(Dataset entries)
⟨
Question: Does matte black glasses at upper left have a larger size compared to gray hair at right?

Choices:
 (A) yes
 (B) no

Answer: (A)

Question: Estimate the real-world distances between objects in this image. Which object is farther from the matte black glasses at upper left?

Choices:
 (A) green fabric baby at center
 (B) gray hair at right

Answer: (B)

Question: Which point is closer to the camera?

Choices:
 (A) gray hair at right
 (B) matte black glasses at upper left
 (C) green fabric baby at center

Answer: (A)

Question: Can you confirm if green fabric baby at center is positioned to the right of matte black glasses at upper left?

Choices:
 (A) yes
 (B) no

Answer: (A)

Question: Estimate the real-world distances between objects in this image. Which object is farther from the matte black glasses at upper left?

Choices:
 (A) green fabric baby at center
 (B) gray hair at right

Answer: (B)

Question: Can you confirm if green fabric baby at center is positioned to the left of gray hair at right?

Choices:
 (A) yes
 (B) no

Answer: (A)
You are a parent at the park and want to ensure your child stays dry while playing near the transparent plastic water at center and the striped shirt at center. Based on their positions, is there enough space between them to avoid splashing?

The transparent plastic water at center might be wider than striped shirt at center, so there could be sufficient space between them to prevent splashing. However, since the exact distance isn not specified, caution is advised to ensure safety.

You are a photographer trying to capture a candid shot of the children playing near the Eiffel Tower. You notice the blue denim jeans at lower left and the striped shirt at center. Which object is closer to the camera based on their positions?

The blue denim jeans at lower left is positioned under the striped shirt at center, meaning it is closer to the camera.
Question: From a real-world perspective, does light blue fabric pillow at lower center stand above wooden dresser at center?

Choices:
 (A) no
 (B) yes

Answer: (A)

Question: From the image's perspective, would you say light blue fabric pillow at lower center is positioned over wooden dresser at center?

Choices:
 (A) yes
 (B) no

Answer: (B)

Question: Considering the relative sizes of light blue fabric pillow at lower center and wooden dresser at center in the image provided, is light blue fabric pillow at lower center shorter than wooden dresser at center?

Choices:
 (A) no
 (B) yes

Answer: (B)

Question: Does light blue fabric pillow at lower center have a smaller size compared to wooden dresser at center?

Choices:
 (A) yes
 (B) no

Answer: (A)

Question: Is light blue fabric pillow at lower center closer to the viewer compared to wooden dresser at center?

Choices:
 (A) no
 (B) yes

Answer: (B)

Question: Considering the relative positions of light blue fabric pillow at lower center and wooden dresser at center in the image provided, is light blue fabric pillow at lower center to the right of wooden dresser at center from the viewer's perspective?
⟩
## Goal of the exercise
Identify every line in the dataset entries above that contains the word "baby", copying each such line in full. Case counts.

## Exercise output
 (A) green fabric baby at center
 (C) green fabric baby at center
Question: Can you confirm if green fabric baby at center is positioned to the right of matte black glasses at upper left?
 (A) green fabric baby at center
Question: Can you confirm if green fabric baby at center is positioned to the left of gray hair at right?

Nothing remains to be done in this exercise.